#### BRIEF:
When the records are reproduced, each one must match exactly, and no picture may be kept.
——
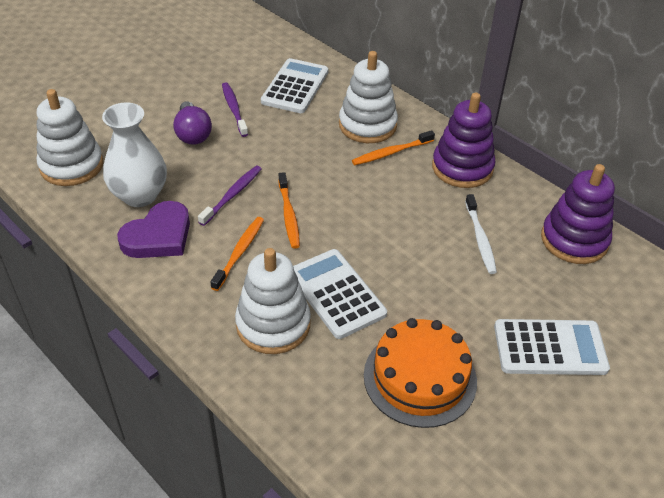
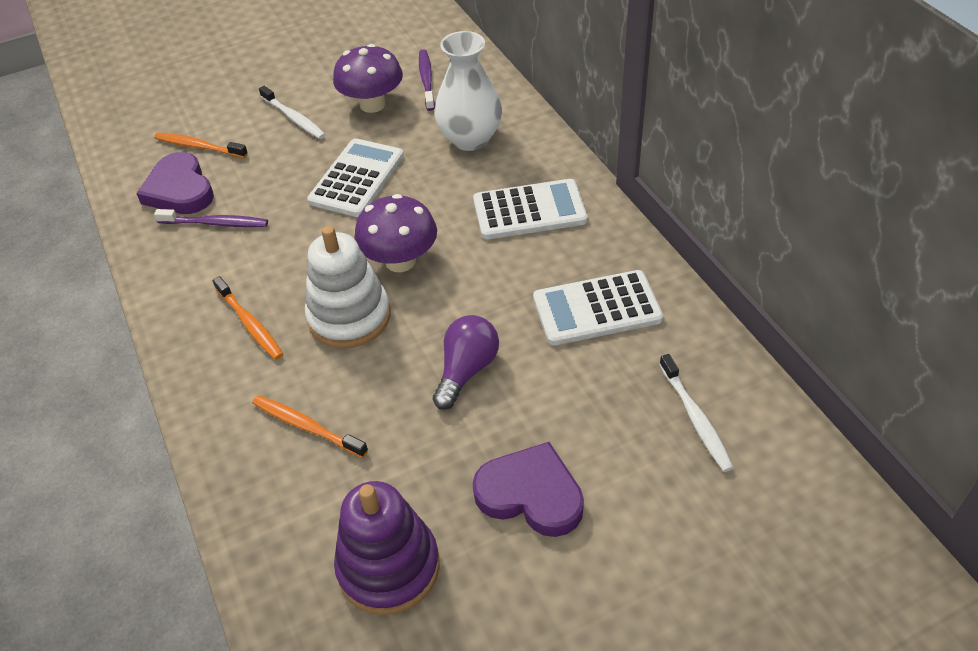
orange cake: 1 -> 0
purple heart: 1 -> 2
purple mushroom: 0 -> 2
purple stacking toy: 2 -> 1
white stacking toy: 3 -> 1
white toothbrush: 1 -> 2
——
#### OUTPUT OF THE EXERCISE:
orange cake: 1 -> 0
purple heart: 1 -> 2
purple mushroom: 0 -> 2
purple stacking toy: 2 -> 1
white stacking toy: 3 -> 1
white toothbrush: 1 -> 2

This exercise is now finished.